[WHAT NEEDS TO BE DONE] Find the line containing "DRIVER pin GND: none -> GND" in the entries below. Restate it and each line after it, word for word, up to and including the line containing "ENC1 pin SW: GP14 -> GP18".

==== RECORDS SHOWN

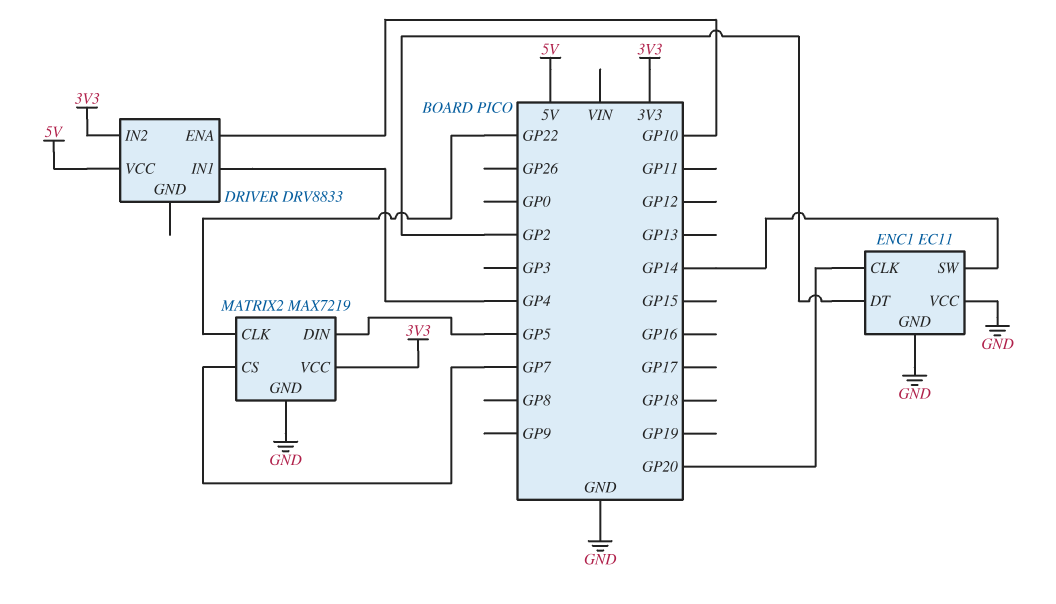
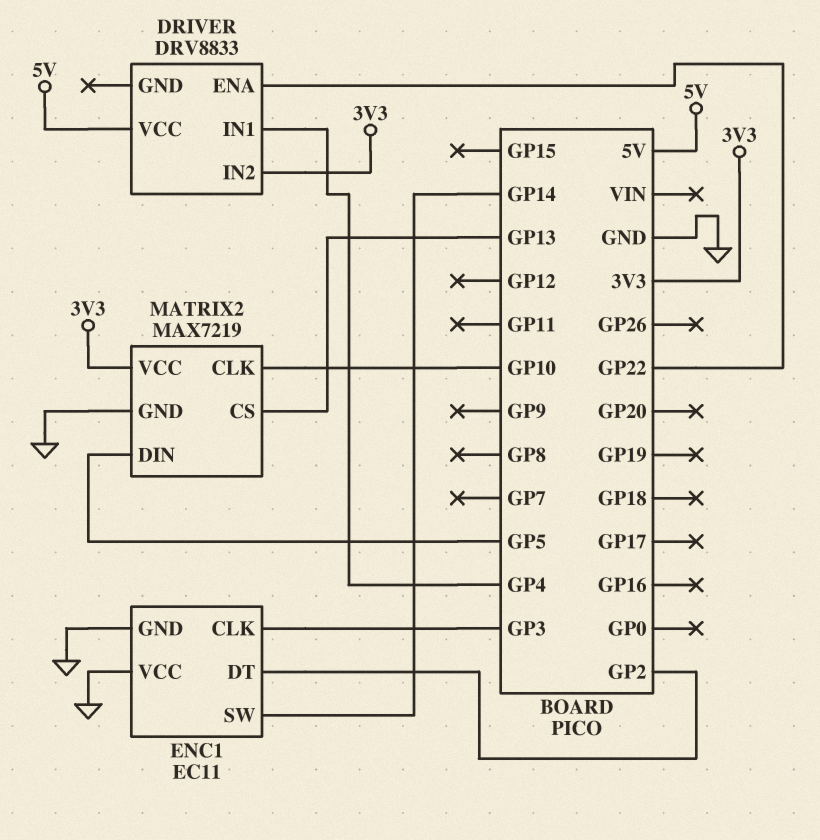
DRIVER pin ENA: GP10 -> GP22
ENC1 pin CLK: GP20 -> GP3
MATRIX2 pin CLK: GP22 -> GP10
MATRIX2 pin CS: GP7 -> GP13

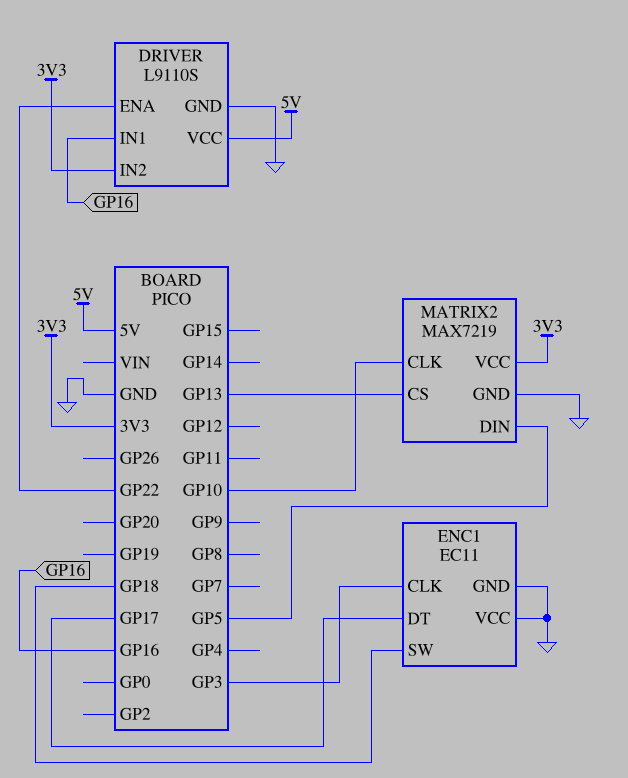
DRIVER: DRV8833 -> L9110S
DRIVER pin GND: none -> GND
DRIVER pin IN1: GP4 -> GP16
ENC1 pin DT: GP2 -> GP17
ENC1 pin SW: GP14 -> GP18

========
==== RECORDS SHOWN

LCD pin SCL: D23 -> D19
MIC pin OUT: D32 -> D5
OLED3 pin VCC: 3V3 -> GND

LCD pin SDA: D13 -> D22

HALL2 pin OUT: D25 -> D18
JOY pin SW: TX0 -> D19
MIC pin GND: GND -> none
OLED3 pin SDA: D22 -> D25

========

[OUTPUT]
DRIVER pin GND: none -> GND
DRIVER pin IN1: GP4 -> GP16
ENC1 pin DT: GP2 -> GP17
ENC1 pin SW: GP14 -> GP18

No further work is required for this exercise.